> [Records excerpted from a collection]:

────────────────────────────────────────

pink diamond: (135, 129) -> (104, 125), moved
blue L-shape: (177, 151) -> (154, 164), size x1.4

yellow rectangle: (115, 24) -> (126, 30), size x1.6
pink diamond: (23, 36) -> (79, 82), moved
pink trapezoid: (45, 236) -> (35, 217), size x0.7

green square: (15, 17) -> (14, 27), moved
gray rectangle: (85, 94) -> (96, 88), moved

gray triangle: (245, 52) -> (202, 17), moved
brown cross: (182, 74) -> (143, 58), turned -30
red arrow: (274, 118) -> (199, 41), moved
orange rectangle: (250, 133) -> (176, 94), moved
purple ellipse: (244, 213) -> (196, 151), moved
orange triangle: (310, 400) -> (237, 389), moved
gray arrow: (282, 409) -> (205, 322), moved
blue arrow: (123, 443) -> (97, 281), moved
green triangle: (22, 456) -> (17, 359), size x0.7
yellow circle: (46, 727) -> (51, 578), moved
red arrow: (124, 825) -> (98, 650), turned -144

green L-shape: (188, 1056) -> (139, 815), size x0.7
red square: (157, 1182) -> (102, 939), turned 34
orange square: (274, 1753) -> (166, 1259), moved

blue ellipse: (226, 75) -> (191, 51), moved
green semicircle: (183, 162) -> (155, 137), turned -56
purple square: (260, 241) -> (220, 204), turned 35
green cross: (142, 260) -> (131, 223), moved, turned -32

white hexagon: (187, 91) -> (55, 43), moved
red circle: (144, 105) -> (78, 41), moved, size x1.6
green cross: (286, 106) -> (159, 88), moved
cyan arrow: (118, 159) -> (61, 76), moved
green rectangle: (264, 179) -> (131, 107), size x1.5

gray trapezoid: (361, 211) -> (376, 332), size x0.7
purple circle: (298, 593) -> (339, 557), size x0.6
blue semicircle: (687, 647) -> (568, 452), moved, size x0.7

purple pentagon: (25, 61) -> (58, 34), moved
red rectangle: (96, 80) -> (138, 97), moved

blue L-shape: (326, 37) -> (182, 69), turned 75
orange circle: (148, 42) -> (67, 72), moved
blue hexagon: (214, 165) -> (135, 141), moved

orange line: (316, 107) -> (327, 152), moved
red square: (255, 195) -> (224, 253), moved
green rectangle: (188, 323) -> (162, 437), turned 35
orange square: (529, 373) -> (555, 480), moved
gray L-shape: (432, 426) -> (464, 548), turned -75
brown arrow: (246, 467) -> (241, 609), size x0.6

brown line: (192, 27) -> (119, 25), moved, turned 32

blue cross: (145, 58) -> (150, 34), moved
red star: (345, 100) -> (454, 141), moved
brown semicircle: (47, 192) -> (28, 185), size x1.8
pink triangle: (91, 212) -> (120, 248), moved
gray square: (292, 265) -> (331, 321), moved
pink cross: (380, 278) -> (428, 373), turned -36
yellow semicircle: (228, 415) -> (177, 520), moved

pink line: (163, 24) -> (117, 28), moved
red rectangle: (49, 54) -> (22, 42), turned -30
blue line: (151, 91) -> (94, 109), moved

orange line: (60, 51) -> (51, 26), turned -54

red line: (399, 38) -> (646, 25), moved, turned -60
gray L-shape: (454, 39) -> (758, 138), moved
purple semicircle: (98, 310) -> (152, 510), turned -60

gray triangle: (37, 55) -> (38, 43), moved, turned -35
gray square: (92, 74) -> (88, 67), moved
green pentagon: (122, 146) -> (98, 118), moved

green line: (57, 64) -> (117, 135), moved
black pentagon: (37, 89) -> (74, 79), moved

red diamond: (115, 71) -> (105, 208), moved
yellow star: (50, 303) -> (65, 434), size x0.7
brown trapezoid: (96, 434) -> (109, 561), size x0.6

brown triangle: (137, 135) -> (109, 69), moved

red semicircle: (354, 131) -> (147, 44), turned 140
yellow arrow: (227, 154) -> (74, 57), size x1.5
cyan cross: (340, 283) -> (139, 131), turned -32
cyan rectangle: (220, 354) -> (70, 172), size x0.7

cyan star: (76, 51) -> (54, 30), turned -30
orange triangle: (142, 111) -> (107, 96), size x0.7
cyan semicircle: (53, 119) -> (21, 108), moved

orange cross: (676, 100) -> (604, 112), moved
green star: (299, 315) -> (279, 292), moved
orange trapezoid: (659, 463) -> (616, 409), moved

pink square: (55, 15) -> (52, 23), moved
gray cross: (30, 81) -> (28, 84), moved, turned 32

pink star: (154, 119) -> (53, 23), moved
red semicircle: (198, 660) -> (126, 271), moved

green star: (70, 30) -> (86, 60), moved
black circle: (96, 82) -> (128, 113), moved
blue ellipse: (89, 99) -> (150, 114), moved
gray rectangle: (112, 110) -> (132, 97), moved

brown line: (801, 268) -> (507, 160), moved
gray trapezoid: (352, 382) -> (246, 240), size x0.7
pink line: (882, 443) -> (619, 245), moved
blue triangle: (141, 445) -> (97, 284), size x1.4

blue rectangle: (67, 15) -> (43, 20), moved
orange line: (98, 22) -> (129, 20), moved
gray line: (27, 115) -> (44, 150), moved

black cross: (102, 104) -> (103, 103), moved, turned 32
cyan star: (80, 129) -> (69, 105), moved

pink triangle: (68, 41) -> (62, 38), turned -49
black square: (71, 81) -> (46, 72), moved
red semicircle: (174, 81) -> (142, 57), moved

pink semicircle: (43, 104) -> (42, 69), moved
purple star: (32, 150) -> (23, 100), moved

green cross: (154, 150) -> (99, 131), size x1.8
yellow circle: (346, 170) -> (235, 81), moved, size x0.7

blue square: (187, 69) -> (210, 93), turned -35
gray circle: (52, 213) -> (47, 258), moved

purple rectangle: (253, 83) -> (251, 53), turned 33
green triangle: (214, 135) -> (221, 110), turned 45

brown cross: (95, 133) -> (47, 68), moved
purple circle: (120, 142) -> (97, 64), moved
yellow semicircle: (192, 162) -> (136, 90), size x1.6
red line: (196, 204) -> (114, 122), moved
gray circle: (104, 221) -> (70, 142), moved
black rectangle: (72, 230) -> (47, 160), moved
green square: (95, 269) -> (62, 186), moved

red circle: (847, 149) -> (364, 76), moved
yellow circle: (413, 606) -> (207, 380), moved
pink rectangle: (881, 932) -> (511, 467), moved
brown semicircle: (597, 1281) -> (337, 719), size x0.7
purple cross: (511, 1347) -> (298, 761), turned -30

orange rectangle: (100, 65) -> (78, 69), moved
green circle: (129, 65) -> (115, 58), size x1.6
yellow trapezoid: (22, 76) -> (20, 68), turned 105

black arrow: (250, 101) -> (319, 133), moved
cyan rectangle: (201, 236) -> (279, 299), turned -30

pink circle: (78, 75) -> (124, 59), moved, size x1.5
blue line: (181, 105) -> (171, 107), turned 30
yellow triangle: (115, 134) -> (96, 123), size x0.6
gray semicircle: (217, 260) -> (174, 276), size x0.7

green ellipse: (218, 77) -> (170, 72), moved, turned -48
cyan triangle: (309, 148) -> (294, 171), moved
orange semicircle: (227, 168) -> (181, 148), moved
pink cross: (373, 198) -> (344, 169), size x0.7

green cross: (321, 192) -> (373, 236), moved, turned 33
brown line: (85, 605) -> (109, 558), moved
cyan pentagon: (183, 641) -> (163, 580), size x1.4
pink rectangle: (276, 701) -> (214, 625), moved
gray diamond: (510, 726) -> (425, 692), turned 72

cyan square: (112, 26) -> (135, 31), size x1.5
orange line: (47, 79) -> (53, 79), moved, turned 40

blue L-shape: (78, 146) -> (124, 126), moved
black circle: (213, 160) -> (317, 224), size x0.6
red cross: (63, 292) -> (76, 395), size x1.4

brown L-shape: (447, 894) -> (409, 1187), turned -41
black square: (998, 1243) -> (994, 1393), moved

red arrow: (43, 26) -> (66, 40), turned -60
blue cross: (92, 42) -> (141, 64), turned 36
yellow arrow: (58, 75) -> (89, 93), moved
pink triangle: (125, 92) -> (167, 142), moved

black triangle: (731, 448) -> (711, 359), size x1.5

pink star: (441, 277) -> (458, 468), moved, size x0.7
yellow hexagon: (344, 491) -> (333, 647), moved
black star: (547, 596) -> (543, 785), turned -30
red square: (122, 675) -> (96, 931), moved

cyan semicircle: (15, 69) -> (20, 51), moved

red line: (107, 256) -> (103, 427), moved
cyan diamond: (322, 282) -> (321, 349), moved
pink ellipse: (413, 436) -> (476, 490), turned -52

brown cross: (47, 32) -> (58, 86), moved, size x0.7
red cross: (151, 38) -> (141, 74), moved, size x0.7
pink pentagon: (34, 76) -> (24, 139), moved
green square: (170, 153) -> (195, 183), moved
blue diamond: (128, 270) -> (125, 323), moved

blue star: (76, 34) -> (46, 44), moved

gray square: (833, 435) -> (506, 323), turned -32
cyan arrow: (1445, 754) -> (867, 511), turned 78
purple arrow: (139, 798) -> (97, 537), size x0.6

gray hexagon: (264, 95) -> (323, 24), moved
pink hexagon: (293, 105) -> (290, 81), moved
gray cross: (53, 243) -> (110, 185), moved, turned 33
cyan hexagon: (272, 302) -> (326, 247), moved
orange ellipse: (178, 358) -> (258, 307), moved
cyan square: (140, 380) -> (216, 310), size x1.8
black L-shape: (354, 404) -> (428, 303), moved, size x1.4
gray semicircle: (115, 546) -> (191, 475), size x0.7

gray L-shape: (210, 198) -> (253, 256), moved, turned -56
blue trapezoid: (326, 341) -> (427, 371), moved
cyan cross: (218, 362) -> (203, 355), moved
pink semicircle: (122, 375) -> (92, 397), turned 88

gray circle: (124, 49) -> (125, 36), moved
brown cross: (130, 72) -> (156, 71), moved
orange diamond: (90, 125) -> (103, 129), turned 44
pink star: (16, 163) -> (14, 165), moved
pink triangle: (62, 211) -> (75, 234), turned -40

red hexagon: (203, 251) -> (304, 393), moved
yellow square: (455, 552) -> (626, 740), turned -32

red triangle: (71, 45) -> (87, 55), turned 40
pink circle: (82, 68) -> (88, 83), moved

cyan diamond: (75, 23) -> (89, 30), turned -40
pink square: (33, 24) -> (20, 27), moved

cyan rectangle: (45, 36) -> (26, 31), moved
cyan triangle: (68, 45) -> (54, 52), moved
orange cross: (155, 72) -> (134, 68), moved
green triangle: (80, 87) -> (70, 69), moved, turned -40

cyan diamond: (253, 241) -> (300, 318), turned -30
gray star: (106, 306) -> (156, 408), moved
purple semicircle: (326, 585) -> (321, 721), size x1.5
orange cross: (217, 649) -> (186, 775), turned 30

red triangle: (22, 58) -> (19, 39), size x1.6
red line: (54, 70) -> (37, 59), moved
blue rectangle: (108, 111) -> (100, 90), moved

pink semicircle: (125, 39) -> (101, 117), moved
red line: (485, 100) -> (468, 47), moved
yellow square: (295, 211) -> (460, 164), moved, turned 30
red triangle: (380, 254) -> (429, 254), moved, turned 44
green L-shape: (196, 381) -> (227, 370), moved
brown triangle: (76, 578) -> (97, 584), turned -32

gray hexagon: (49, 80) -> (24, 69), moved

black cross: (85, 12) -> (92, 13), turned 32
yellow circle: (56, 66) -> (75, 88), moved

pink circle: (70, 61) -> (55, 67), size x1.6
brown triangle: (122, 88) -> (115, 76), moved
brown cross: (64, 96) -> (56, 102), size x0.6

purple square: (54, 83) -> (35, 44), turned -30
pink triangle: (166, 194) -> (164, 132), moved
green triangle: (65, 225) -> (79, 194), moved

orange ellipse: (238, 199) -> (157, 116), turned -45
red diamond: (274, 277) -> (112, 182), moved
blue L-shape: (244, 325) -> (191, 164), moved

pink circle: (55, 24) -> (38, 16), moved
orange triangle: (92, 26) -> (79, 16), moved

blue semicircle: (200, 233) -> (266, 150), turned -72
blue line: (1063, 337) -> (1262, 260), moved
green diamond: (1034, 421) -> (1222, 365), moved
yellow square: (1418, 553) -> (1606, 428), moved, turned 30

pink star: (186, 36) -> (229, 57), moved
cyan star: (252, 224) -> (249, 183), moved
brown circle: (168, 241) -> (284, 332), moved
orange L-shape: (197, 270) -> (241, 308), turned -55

────────────────────────────────────────

> [Prompt]:
Only the lines from the one containing "brown circle: (168, 241) -> (284, 332), moved" through the final line above should be duplicated, exactly as they stand.

> [Written answer]:
brown circle: (168, 241) -> (284, 332), moved
orange L-shape: (197, 270) -> (241, 308), turned -55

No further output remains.